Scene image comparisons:

────────────────

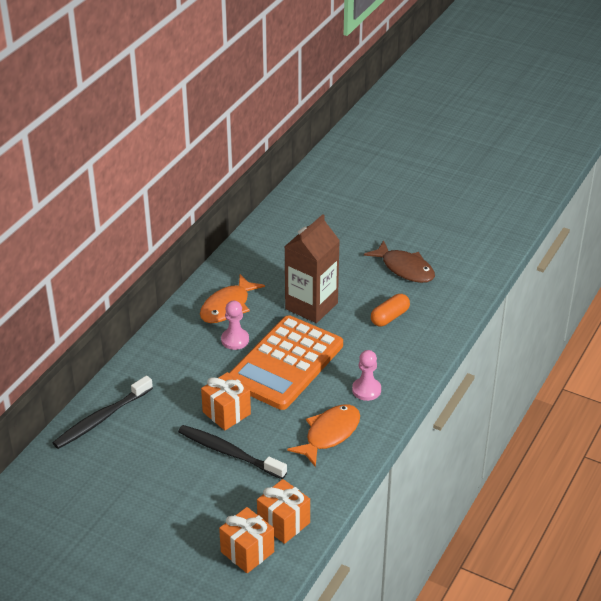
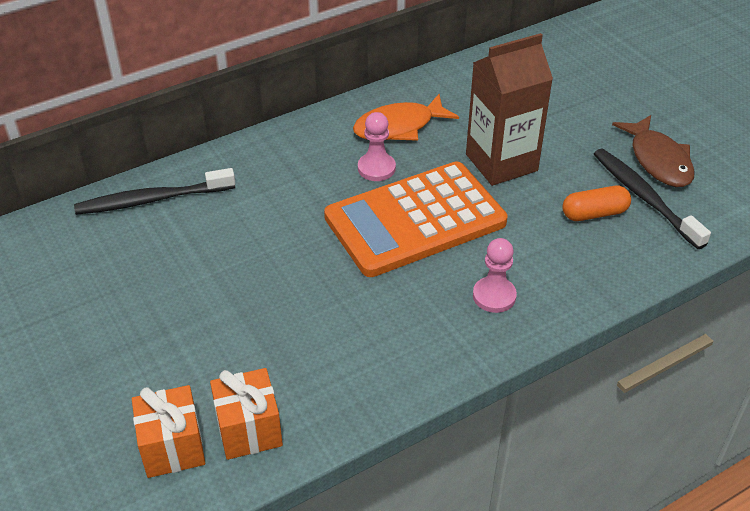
camera: 30 degrees right, 5 degrees up
black toothbrush [178,425,287,479] -> black toothbrush moved to [594,149,711,249]
orange gift [201,372,251,430] -> none
orange fish [287,404,360,467] -> none

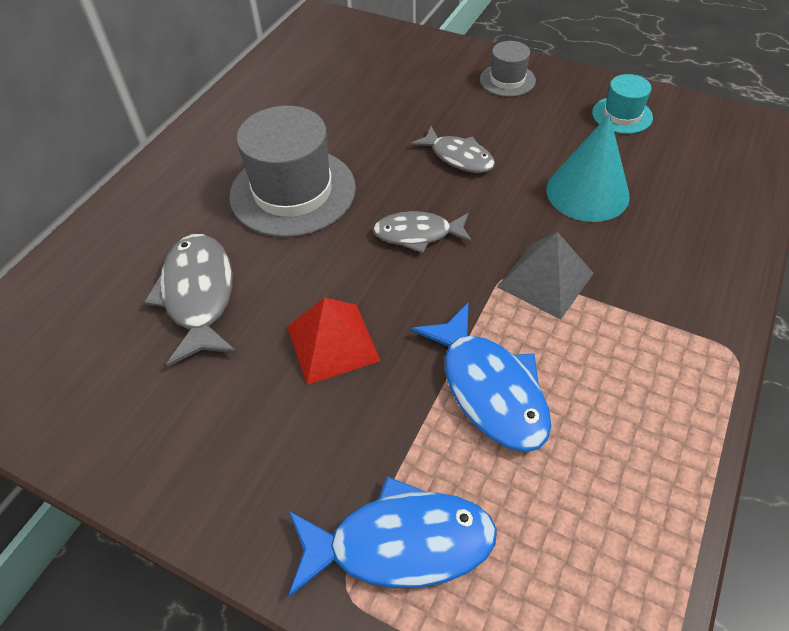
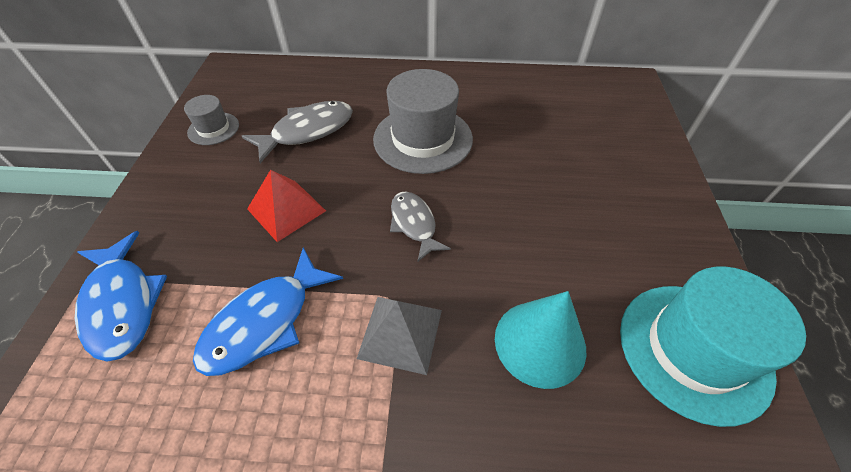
camera: 65 degrees right, 0 degrees up
grey fish [410,126,495,173] -> none
grey hat [480,41,536,97] -> grey hat moved to [184,95,239,145]
turquoise hat [592,74,653,134] -> turquoise hat [620,267,806,427], size x1.96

────────────────

• **Work to complete**
Each line of the data that includes "none" should be copied.

• **Response for this exercise**
orange gift [201,372,251,430] -> none
orange fish [287,404,360,467] -> none
grey fish [410,126,495,173] -> none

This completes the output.